▶ **Task item**
Nothing but an exact reproduction of the records, pictures excluded, should be returned.

▶ **Material for this exercise**
▶

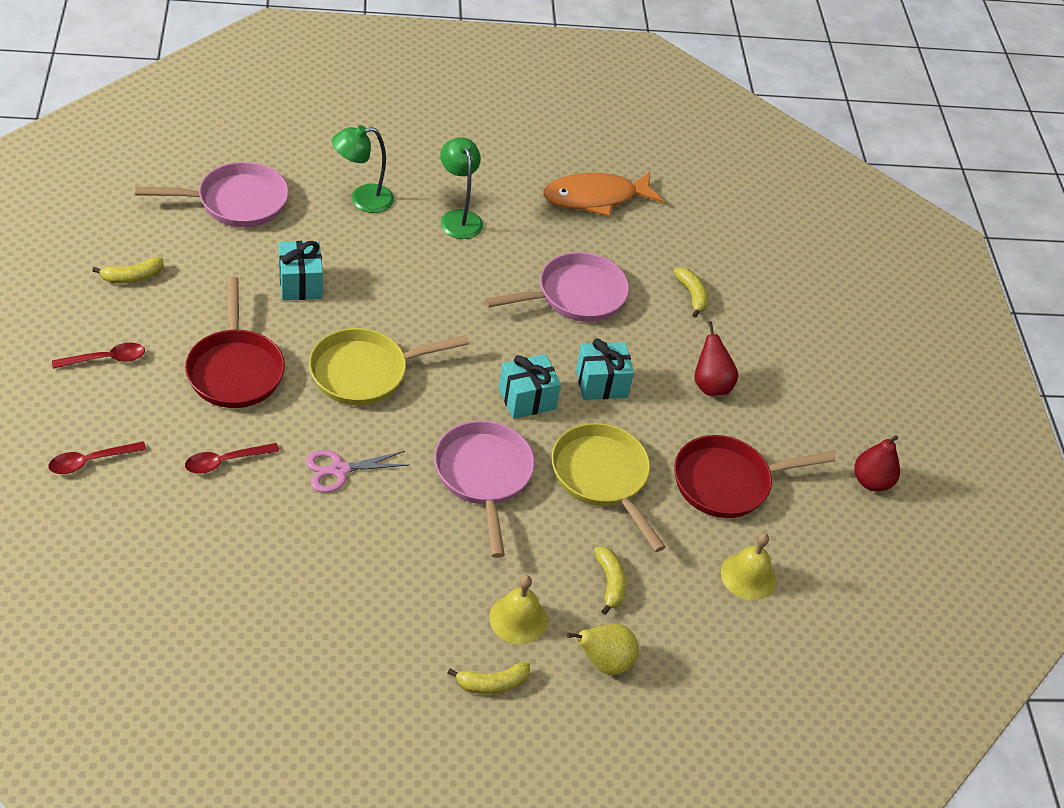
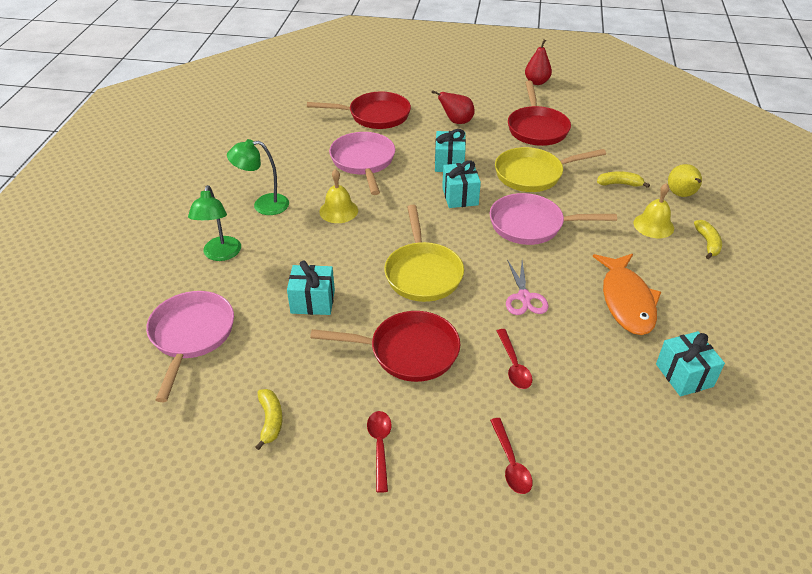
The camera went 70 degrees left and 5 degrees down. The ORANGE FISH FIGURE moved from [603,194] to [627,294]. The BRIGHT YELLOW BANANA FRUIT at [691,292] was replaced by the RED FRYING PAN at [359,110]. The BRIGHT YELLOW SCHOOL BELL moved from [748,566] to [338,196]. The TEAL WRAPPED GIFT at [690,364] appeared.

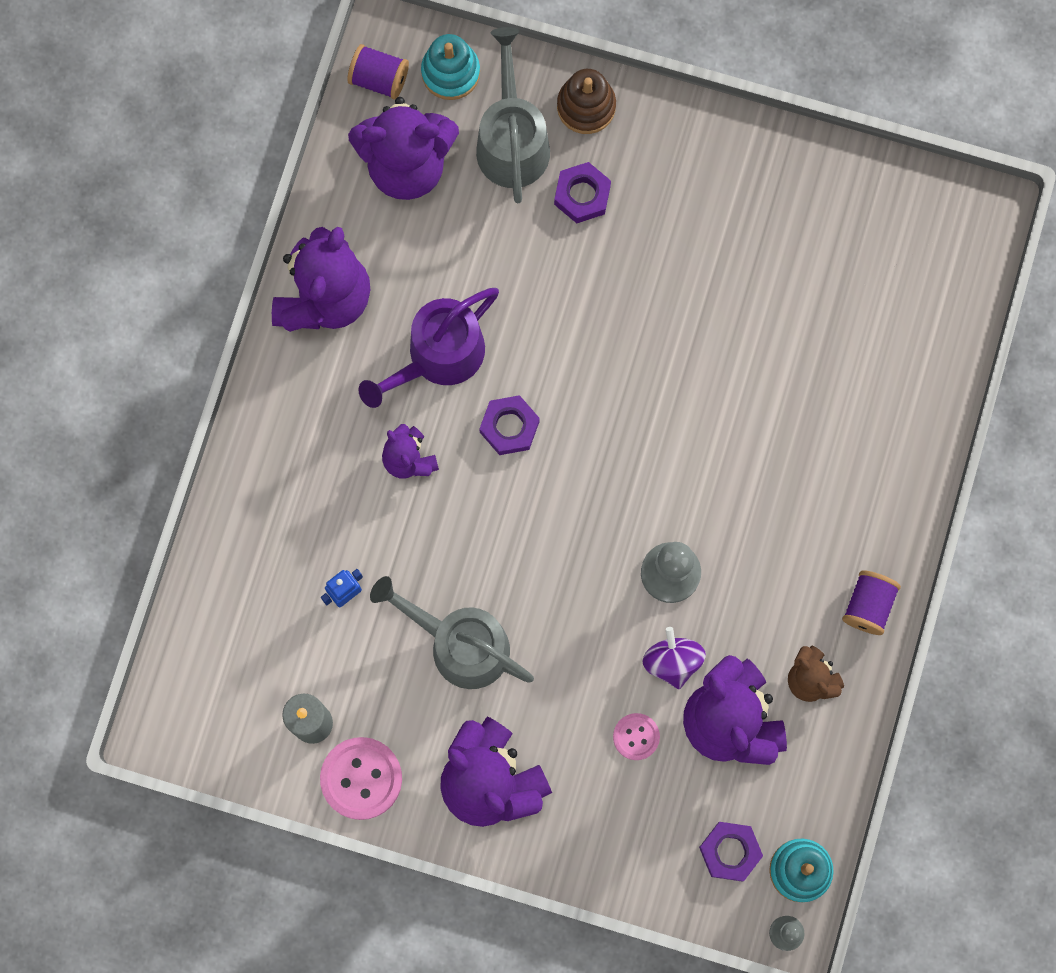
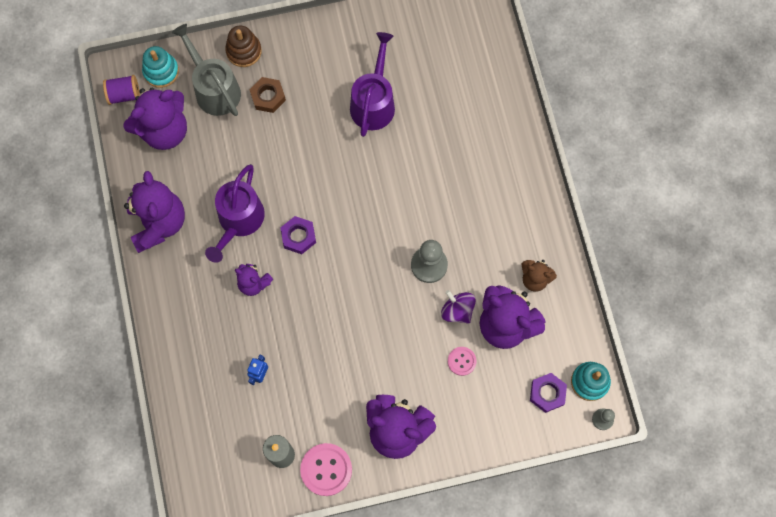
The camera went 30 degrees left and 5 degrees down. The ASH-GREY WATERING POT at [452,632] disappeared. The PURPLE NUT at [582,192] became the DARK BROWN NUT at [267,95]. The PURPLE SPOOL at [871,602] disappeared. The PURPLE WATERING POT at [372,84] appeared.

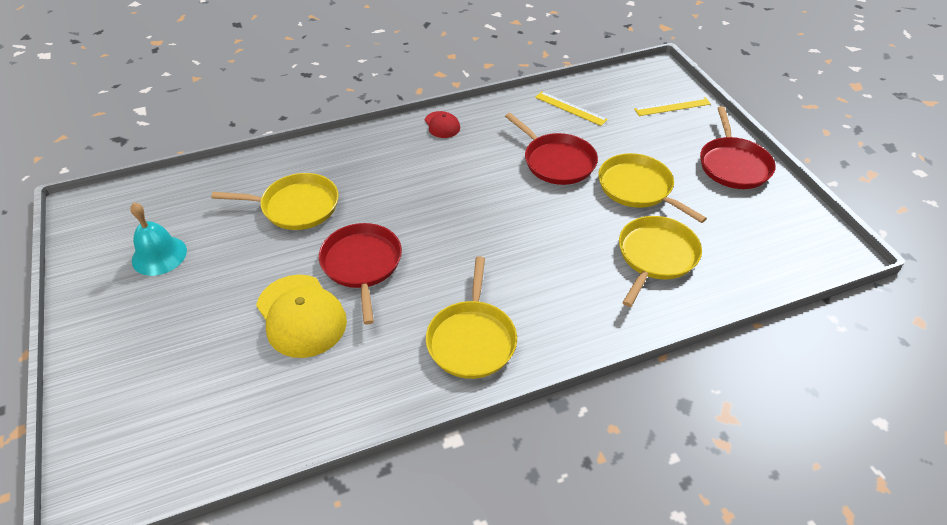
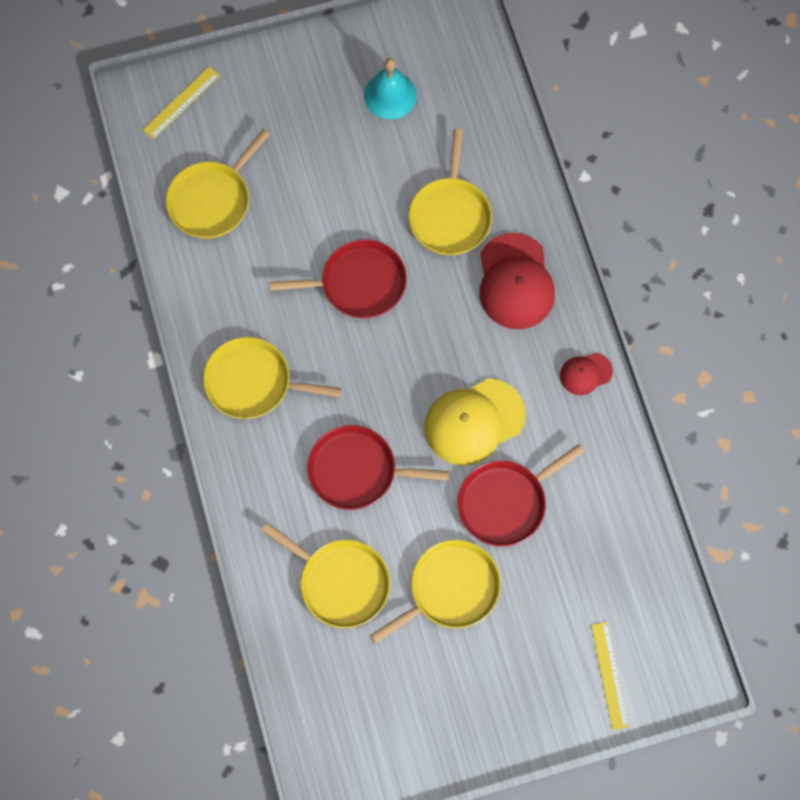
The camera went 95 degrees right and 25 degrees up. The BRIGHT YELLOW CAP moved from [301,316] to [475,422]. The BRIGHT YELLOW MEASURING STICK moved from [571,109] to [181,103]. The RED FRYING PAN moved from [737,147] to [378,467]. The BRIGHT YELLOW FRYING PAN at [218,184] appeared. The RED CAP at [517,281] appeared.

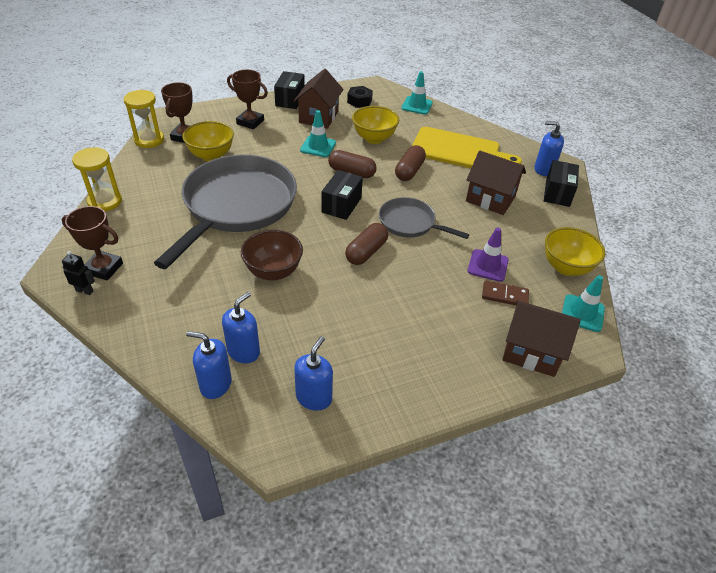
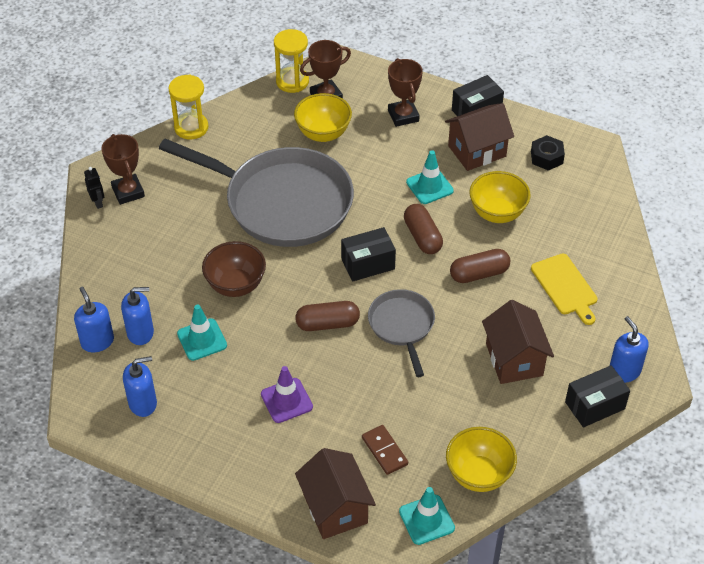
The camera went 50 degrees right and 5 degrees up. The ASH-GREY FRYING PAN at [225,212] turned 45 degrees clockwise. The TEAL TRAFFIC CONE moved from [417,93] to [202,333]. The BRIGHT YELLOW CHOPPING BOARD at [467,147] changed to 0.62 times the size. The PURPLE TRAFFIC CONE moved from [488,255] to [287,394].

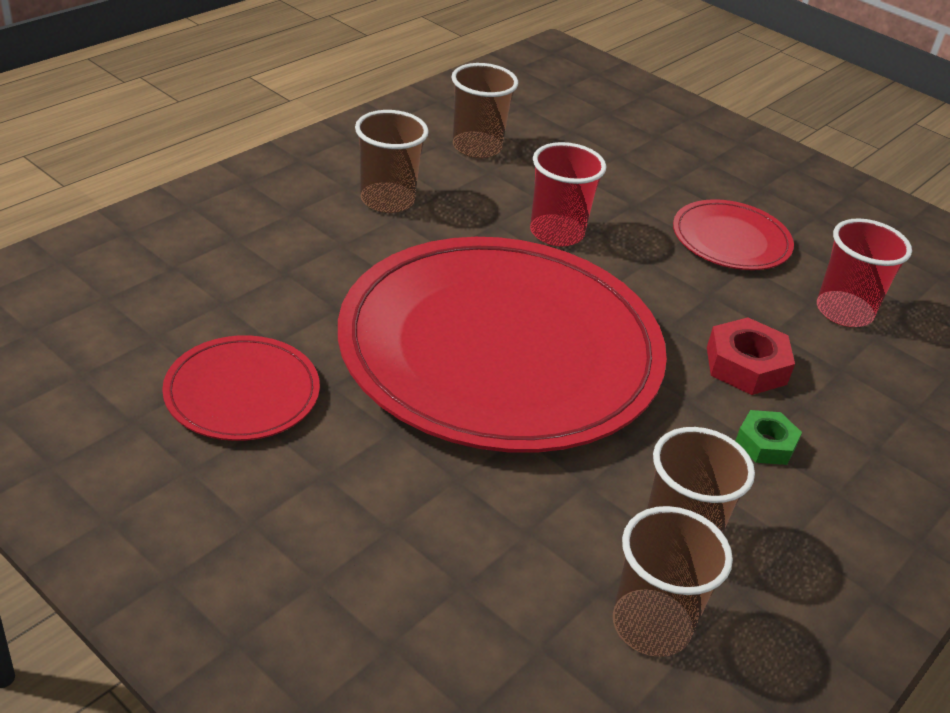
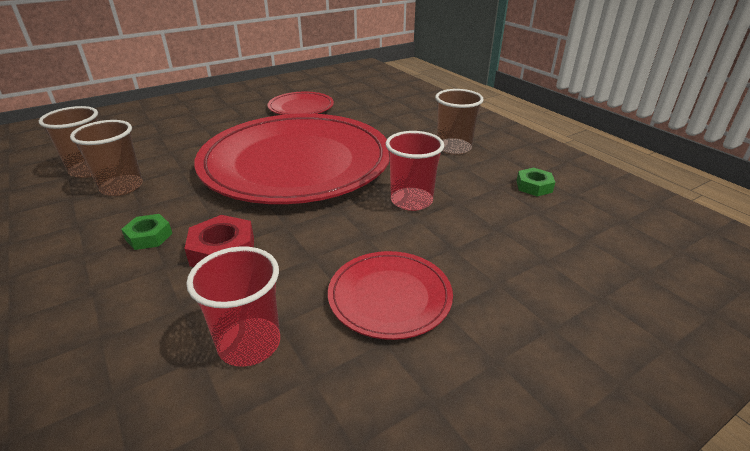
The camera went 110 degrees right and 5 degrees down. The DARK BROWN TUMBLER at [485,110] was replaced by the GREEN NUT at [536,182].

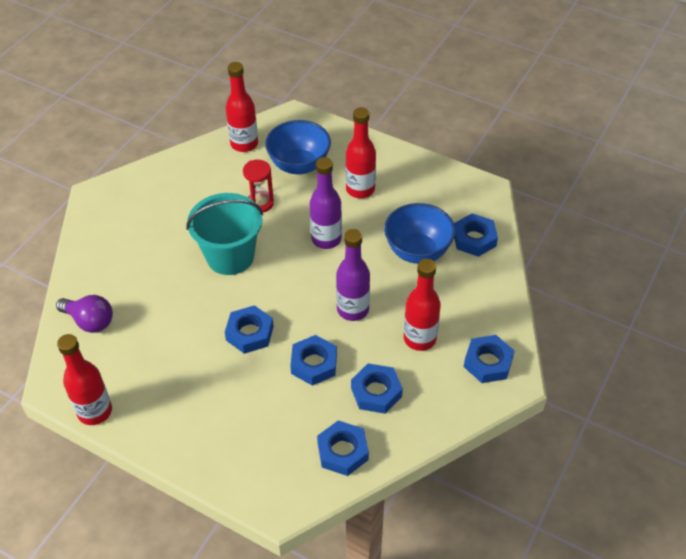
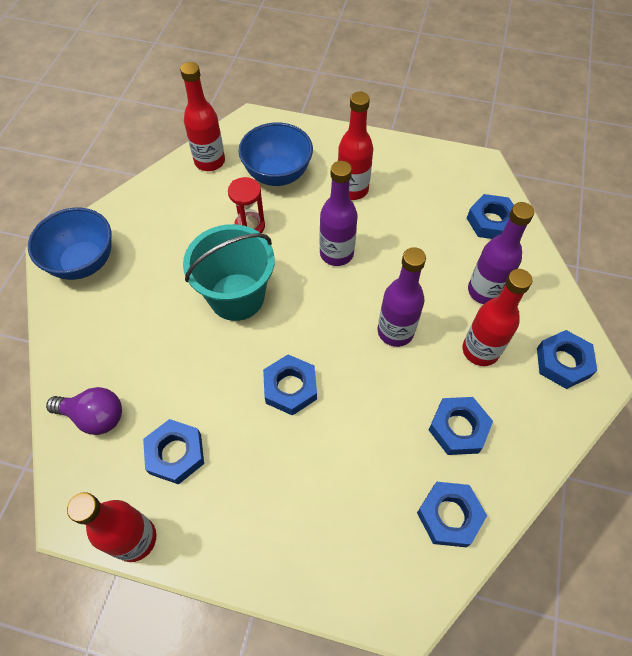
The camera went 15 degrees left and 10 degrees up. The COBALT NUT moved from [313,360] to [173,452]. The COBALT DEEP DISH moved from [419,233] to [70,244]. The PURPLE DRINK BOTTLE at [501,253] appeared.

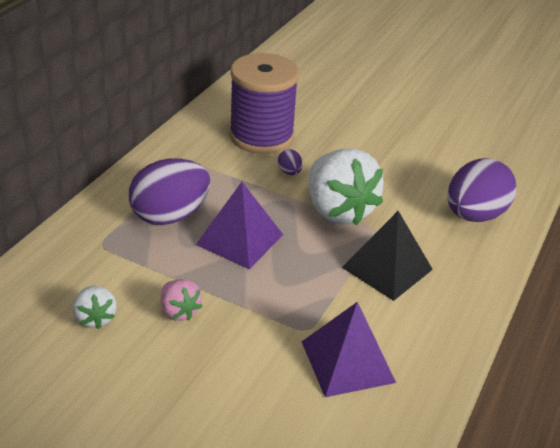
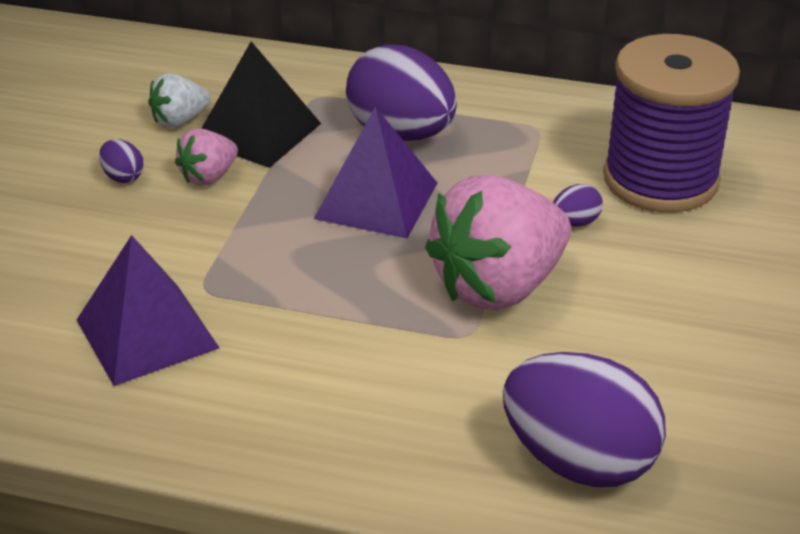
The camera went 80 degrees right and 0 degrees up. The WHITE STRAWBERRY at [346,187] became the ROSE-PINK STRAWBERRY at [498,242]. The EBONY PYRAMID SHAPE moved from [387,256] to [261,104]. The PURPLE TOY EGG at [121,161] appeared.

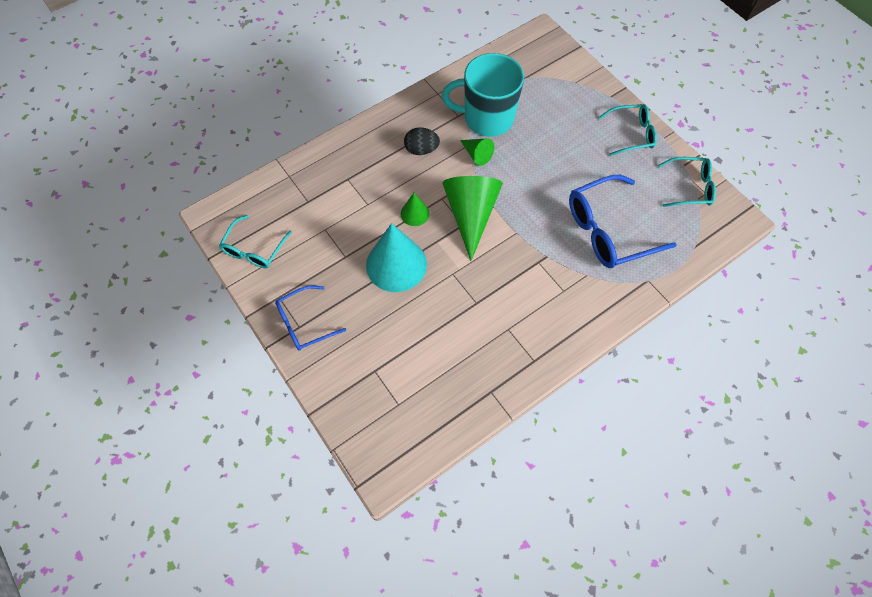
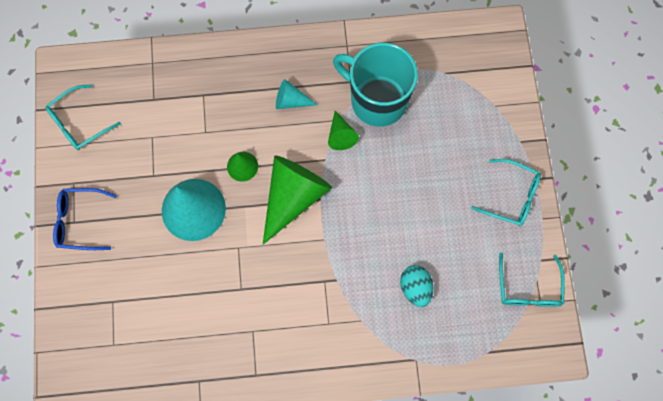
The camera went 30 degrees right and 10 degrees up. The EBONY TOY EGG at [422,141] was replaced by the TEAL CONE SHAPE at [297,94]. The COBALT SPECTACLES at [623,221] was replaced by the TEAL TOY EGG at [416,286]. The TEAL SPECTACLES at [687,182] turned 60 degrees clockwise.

◀

▶ **Result of this exercise**
The camera went 70 degrees left and 5 degrees down. The ORANGE FISH FIGURE moved from [603,194] to [627,294]. The BRIGHT YELLOW BANANA FRUIT at [691,292] was replaced by the RED FRYING PAN at [359,110]. The BRIGHT YELLOW SCHOOL BELL moved from [748,566] to [338,196]. The TEAL WRAPPED GIFT at [690,364] appeared.

The camera went 30 degrees left and 5 degrees down. The ASH-GREY WATERING POT at [452,632] disappeared. The PURPLE NUT at [582,192] became the DARK BROWN NUT at [267,95]. The PURPLE SPOOL at [871,602] disappeared. The PURPLE WATERING POT at [372,84] appeared.

The camera went 95 degrees right and 25 degrees up. The BRIGHT YELLOW CAP moved from [301,316] to [475,422]. The BRIGHT YELLOW MEASURING STICK moved from [571,109] to [181,103]. The RED FRYING PAN moved from [737,147] to [378,467]. The BRIGHT YELLOW FRYING PAN at [218,184] appeared. The RED CAP at [517,281] appeared.

The camera went 50 degrees right and 5 degrees up. The ASH-GREY FRYING PAN at [225,212] turned 45 degrees clockwise. The TEAL TRAFFIC CONE moved from [417,93] to [202,333]. The BRIGHT YELLOW CHOPPING BOARD at [467,147] changed to 0.62 times the size. The PURPLE TRAFFIC CONE moved from [488,255] to [287,394].

The camera went 110 degrees right and 5 degrees down. The DARK BROWN TUMBLER at [485,110] was replaced by the GREEN NUT at [536,182].

The camera went 15 degrees left and 10 degrees up. The COBALT NUT moved from [313,360] to [173,452]. The COBALT DEEP DISH moved from [419,233] to [70,244]. The PURPLE DRINK BOTTLE at [501,253] appeared.

The camera went 80 degrees right and 0 degrees up. The WHITE STRAWBERRY at [346,187] became the ROSE-PINK STRAWBERRY at [498,242]. The EBONY PYRAMID SHAPE moved from [387,256] to [261,104]. The PURPLE TOY EGG at [121,161] appeared.

The camera went 30 degrees right and 10 degrees up. The EBONY TOY EGG at [422,141] was replaced by the TEAL CONE SHAPE at [297,94]. The COBALT SPECTACLES at [623,221] was replaced by the TEAL TOY EGG at [416,286]. The TEAL SPECTACLES at [687,182] turned 60 degrees clockwise.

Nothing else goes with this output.